RECORDS TO PROCESS below:

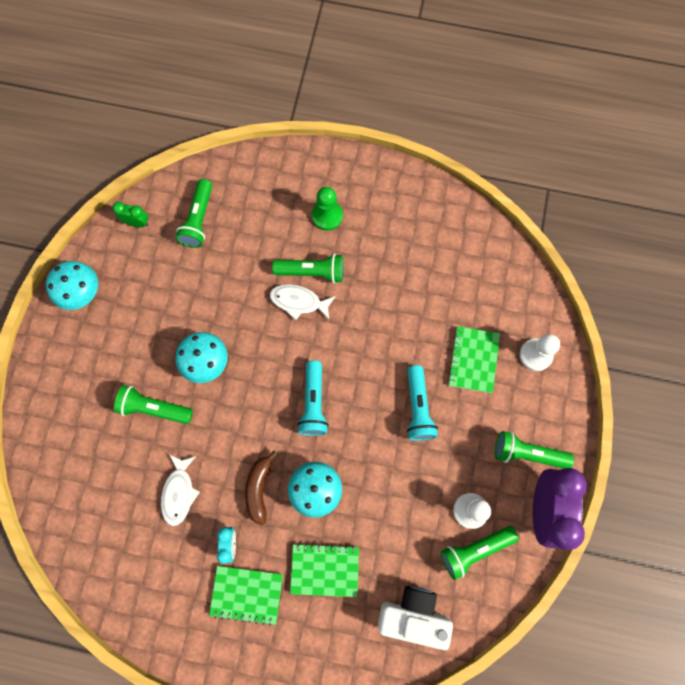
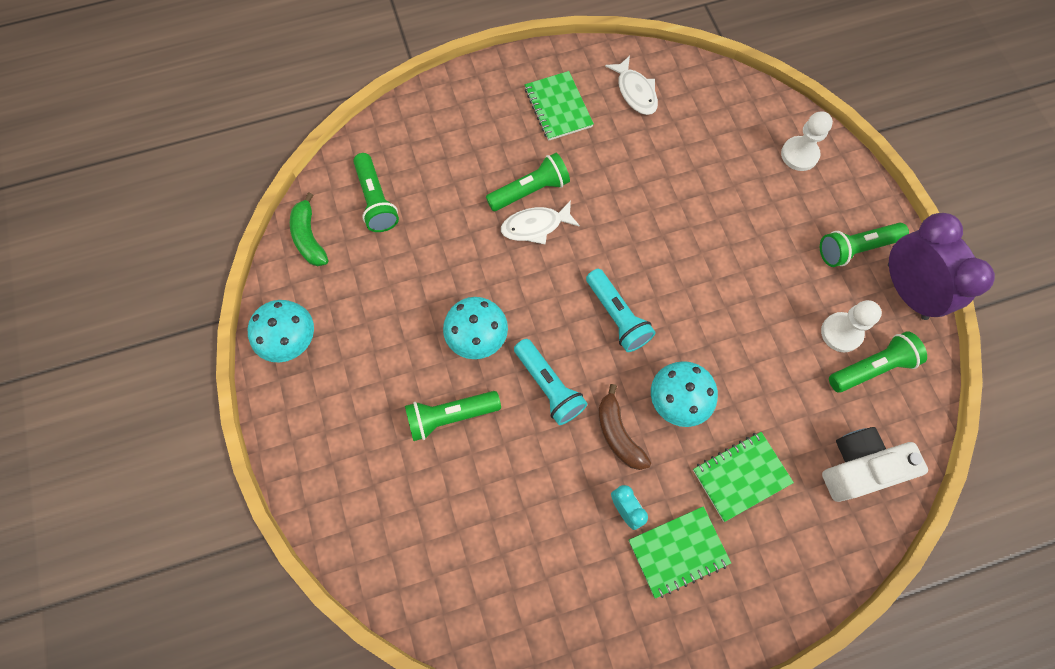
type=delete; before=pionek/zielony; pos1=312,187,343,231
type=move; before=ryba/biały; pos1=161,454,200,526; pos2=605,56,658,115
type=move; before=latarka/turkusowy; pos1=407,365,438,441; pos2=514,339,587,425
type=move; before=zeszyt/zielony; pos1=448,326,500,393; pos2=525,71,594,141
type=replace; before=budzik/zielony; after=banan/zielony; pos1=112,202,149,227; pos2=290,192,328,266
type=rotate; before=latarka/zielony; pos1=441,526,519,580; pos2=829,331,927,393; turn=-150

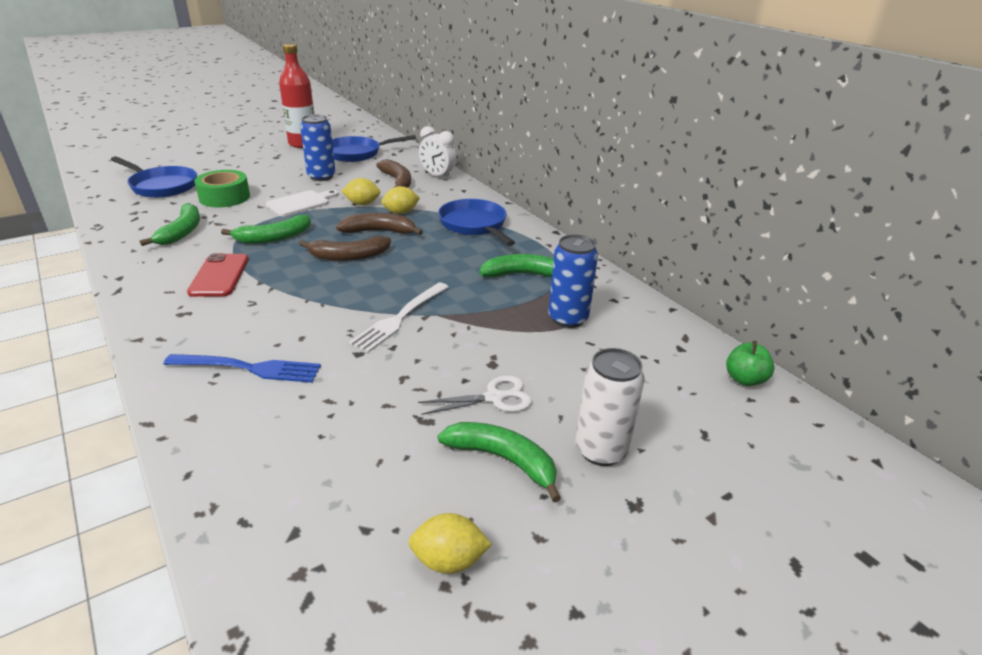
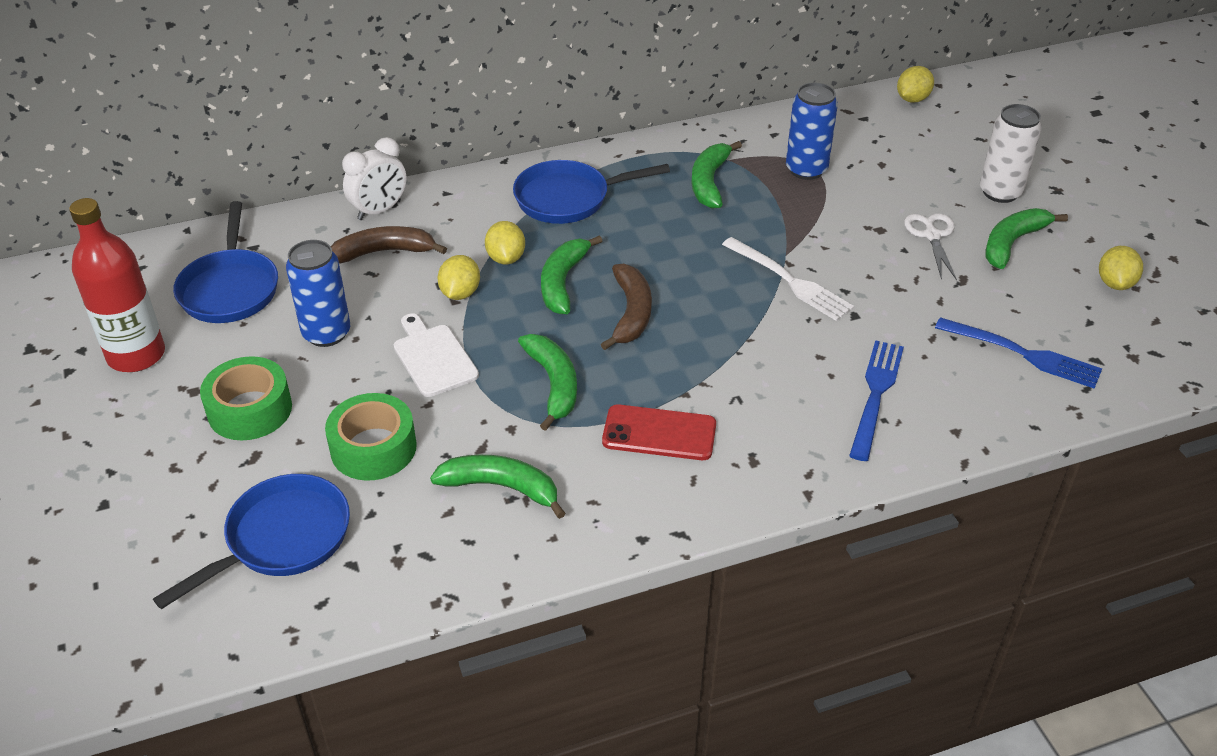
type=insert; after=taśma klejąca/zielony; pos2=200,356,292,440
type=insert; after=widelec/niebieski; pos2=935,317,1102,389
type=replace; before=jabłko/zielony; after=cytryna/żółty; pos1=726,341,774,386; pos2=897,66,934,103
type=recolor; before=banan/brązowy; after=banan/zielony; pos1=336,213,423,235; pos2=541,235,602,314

End of RECORDS TO PROCESS.

### HOW TO COMPLETE THIS TASK
Exact reproduction of the entries above is what's needed; images stay out.

### RESPONSE TO THE TASK
type=delete; before=pionek/zielony; pos1=312,187,343,231
type=move; before=ryba/biały; pos1=161,454,200,526; pos2=605,56,658,115
type=move; before=latarka/turkusowy; pos1=407,365,438,441; pos2=514,339,587,425
type=move; before=zeszyt/zielony; pos1=448,326,500,393; pos2=525,71,594,141
type=replace; before=budzik/zielony; after=banan/zielony; pos1=112,202,149,227; pos2=290,192,328,266
type=rotate; before=latarka/zielony; pos1=441,526,519,580; pos2=829,331,927,393; turn=-150

type=insert; after=taśma klejąca/zielony; pos2=200,356,292,440
type=insert; after=widelec/niebieski; pos2=935,317,1102,389
type=replace; before=jabłko/zielony; after=cytryna/żółty; pos1=726,341,774,386; pos2=897,66,934,103
type=recolor; before=banan/brązowy; after=banan/zielony; pos1=336,213,423,235; pos2=541,235,602,314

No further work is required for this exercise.